■ INPUT DATA:
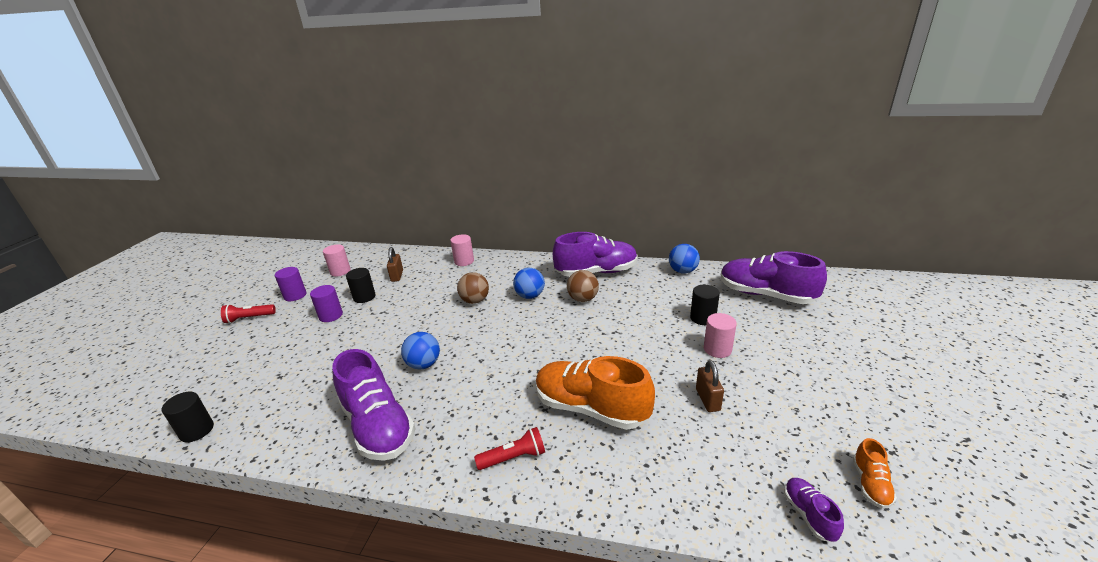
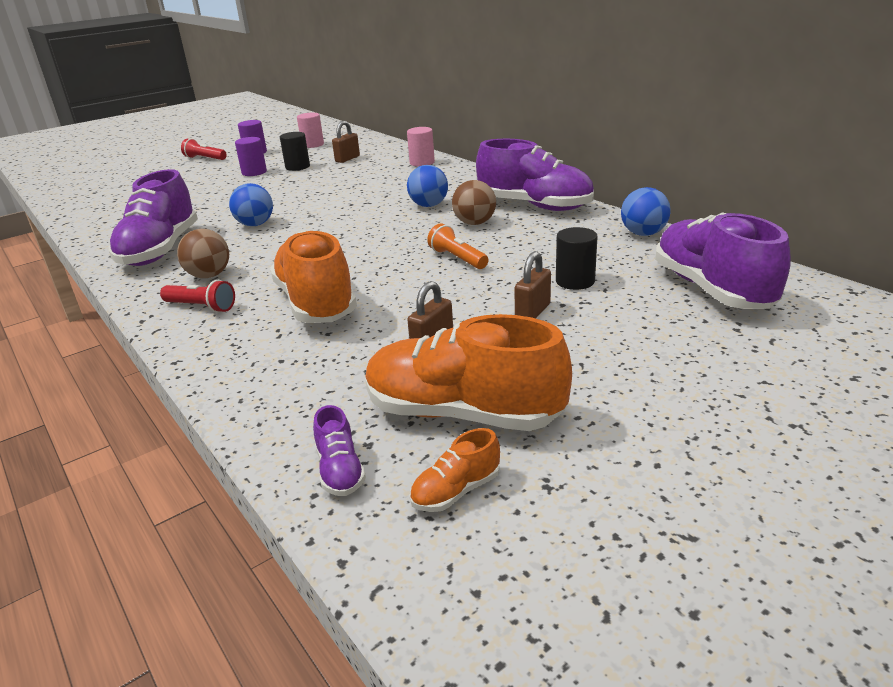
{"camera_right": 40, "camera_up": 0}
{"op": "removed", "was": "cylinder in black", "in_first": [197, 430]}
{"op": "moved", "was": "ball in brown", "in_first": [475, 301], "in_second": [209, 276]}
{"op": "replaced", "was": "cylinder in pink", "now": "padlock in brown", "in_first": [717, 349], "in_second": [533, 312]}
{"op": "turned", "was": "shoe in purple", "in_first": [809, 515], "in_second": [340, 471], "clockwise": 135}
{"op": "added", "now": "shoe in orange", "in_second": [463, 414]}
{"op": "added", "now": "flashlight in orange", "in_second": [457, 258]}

■ TASK PROMPT: Once the pictures are removed, copy the listing exactly.

■ EXERCISE SOLUTION:
{"camera_right": 40, "camera_up": 0}
{"op": "removed", "was": "cylinder in black", "in_first": [197, 430]}
{"op": "moved", "was": "ball in brown", "in_first": [475, 301], "in_second": [209, 276]}
{"op": "replaced", "was": "cylinder in pink", "now": "padlock in brown", "in_first": [717, 349], "in_second": [533, 312]}
{"op": "turned", "was": "shoe in purple", "in_first": [809, 515], "in_second": [340, 471], "clockwise": 135}
{"op": "added", "now": "shoe in orange", "in_second": [463, 414]}
{"op": "added", "now": "flashlight in orange", "in_second": [457, 258]}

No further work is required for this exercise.